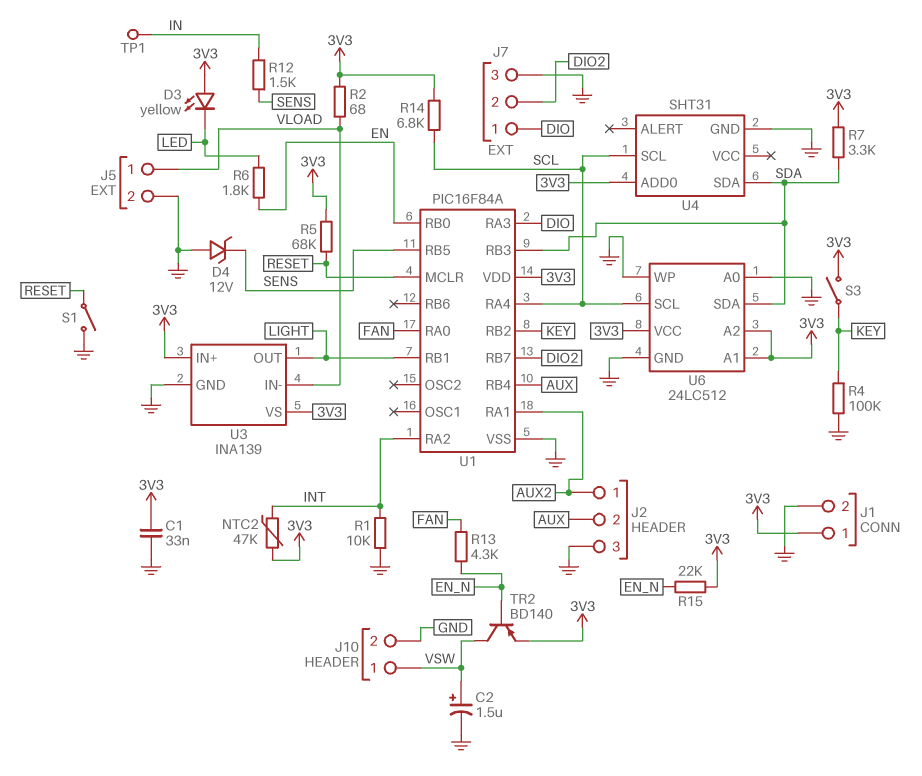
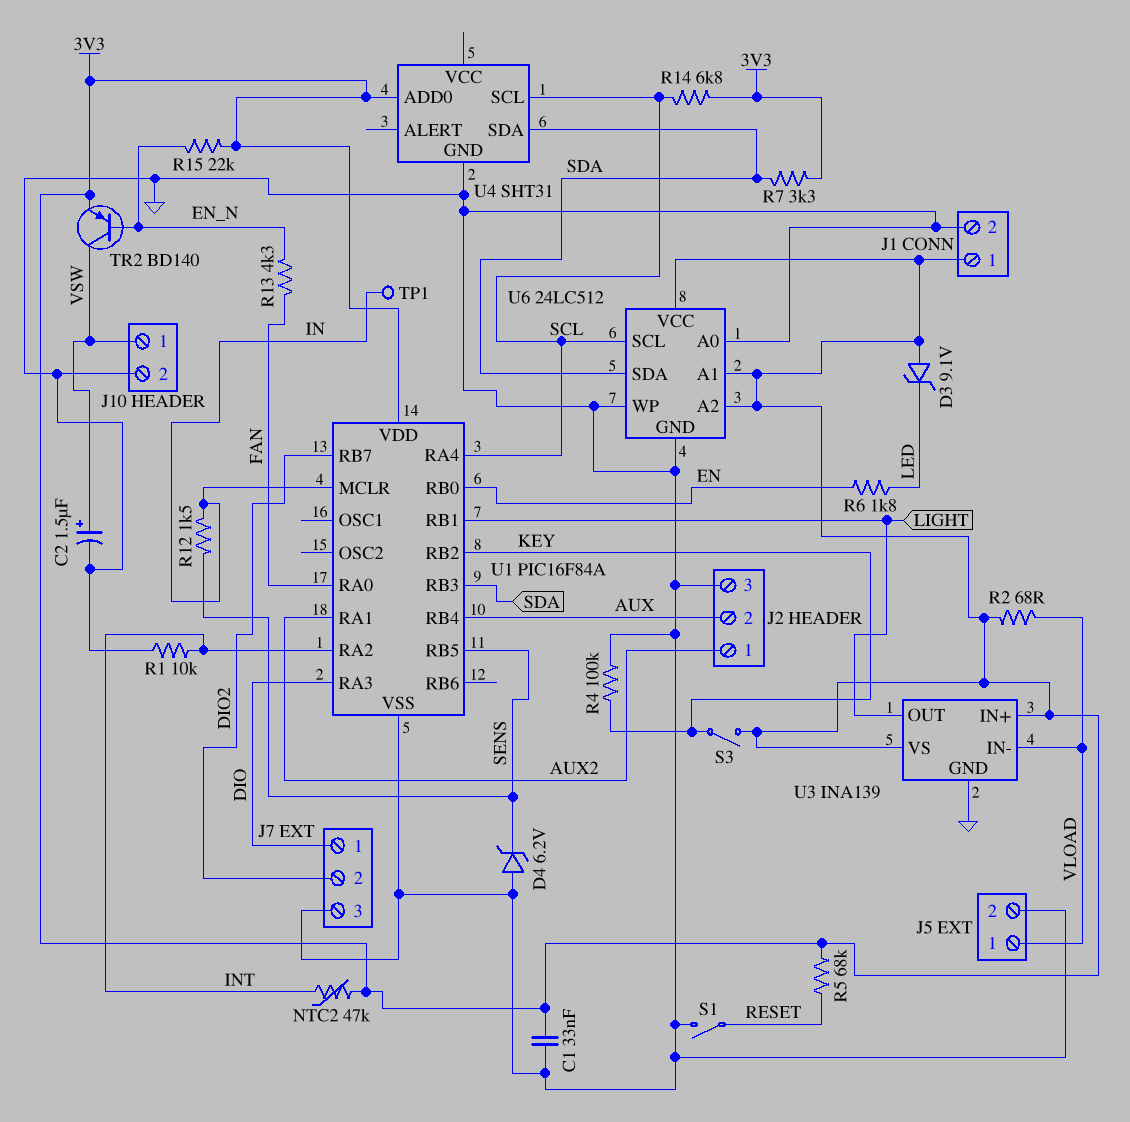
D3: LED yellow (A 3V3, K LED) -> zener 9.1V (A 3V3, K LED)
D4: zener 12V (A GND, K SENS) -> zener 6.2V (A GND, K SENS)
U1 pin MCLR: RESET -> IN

==

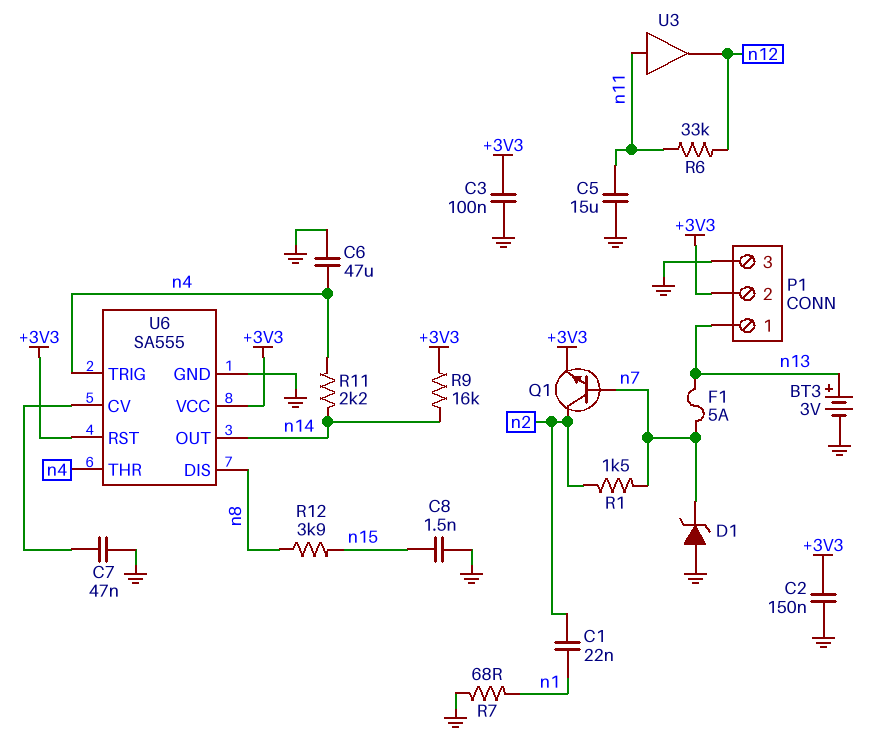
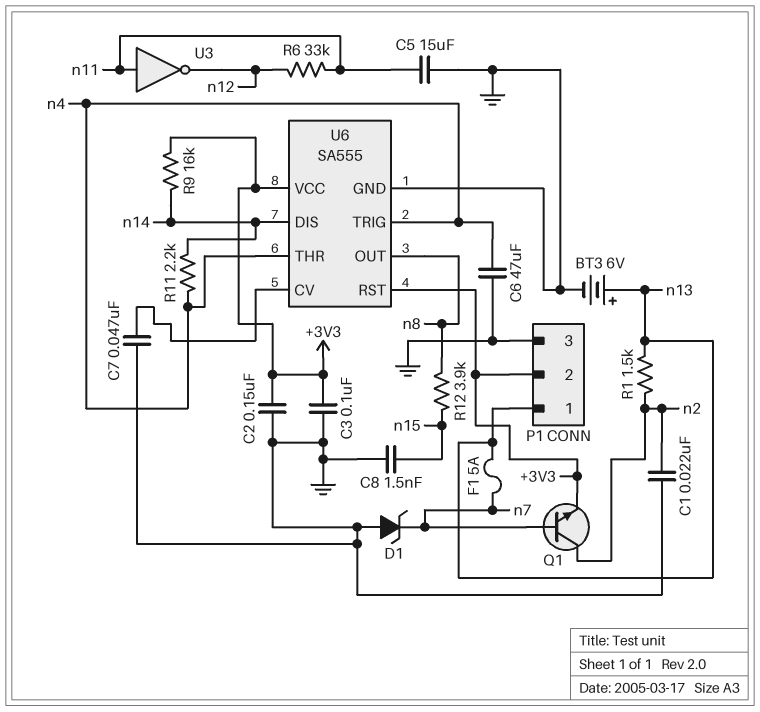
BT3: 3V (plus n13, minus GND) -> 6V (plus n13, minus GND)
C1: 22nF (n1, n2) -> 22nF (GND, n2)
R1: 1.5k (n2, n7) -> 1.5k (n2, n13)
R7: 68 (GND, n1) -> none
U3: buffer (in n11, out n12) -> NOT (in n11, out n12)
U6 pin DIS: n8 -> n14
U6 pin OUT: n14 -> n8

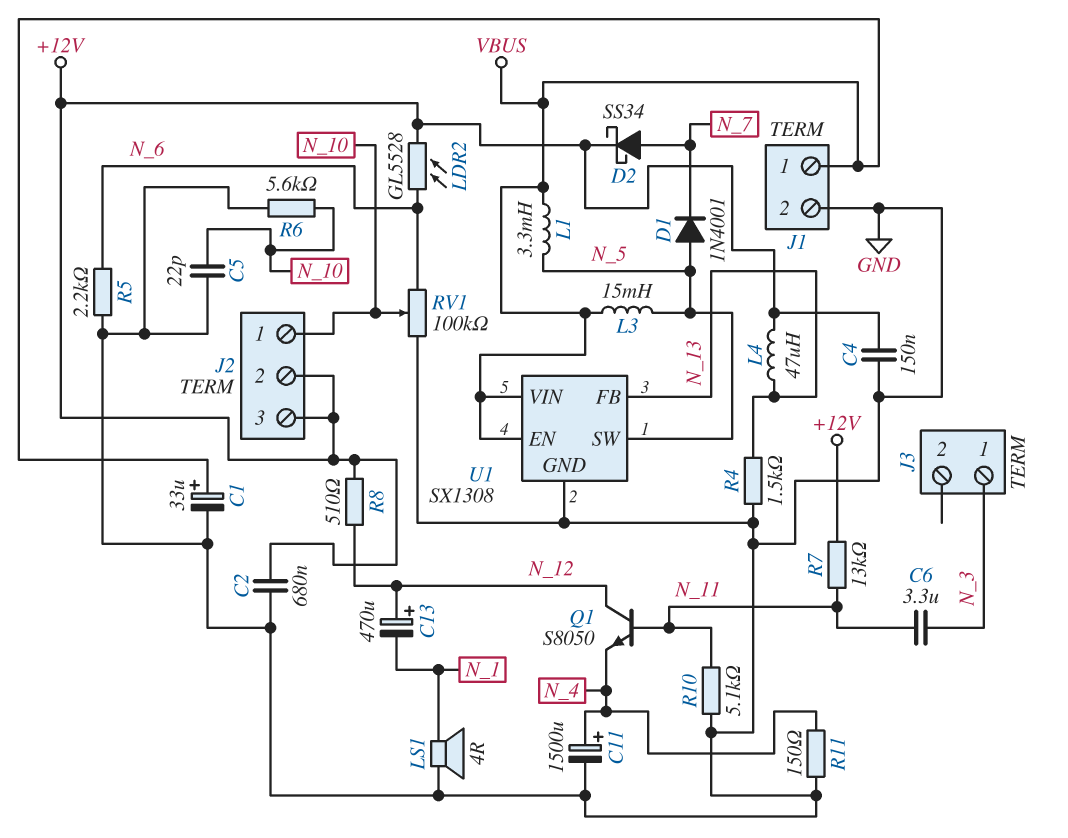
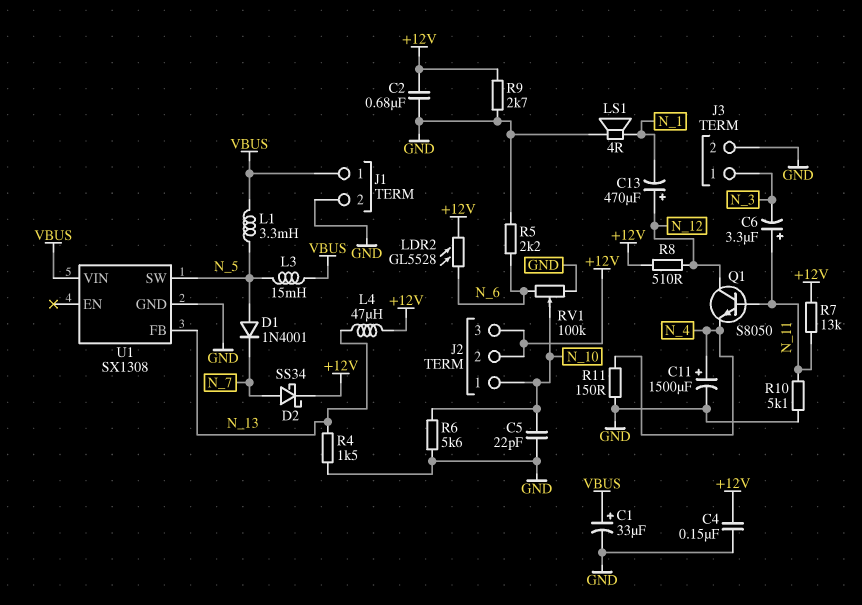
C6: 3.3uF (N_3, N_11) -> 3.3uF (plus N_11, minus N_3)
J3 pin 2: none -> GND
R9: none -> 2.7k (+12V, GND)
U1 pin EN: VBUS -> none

## EXERCISE BRIEF
From the records above, copy each line in which the string "zener" occurs.

## THE COMPLETED TASK
D3: LED yellow (A 3V3, K LED) -> zener 9.1V (A 3V3, K LED)
D4: zener 12V (A GND, K SENS) -> zener 6.2V (A GND, K SENS)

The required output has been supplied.